* TASK DESCRIPTION:
In the entries below, find the lines that include "orange" and give their number as the whole reply.

-- INFORMATION SHOWN follows --

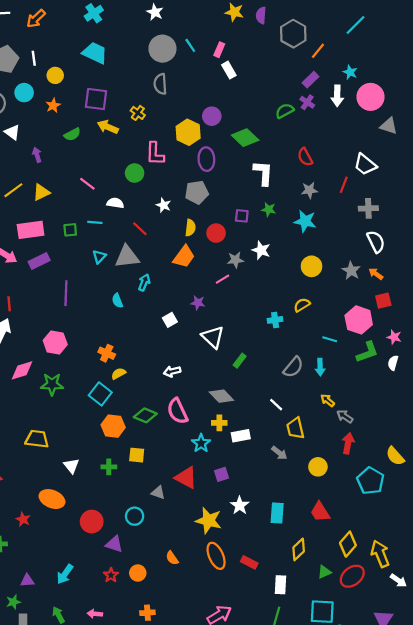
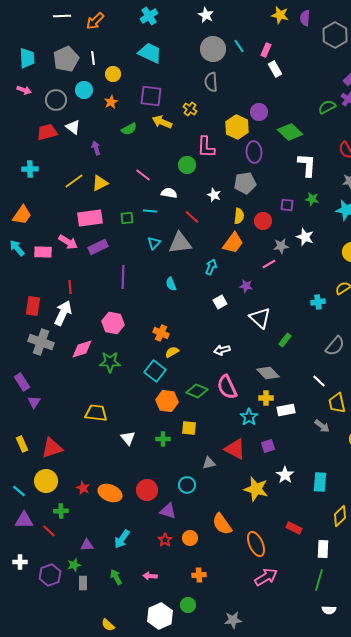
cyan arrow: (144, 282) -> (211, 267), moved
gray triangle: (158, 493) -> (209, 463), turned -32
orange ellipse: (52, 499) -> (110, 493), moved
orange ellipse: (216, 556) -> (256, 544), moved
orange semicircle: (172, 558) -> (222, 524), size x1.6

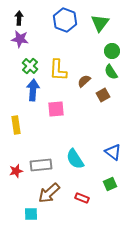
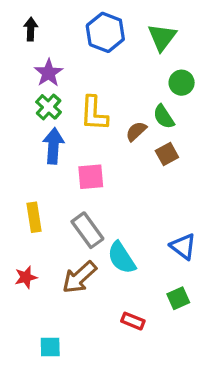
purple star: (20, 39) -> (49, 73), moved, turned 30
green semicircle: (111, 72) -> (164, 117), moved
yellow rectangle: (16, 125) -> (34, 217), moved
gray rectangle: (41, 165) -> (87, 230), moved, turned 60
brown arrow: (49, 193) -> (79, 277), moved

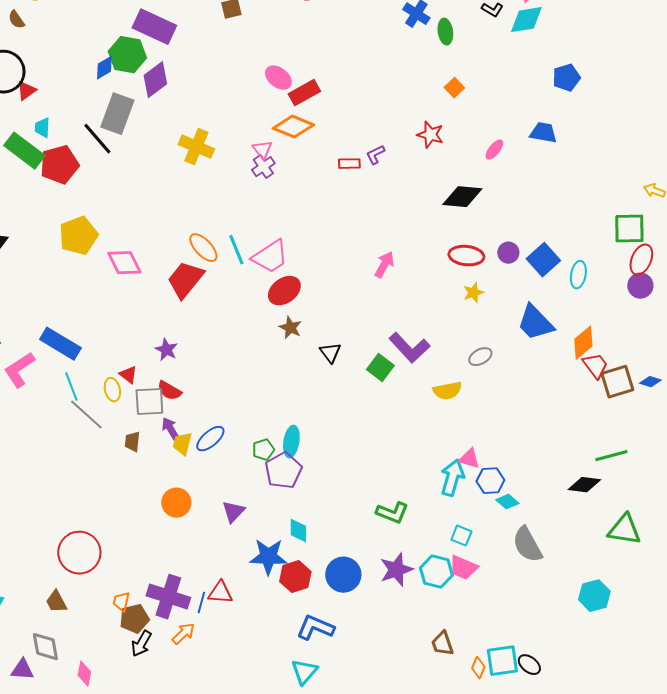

-- INFORMATION SHOWN concluded --

* OUTPUT FOR THIS EXERCISE:
3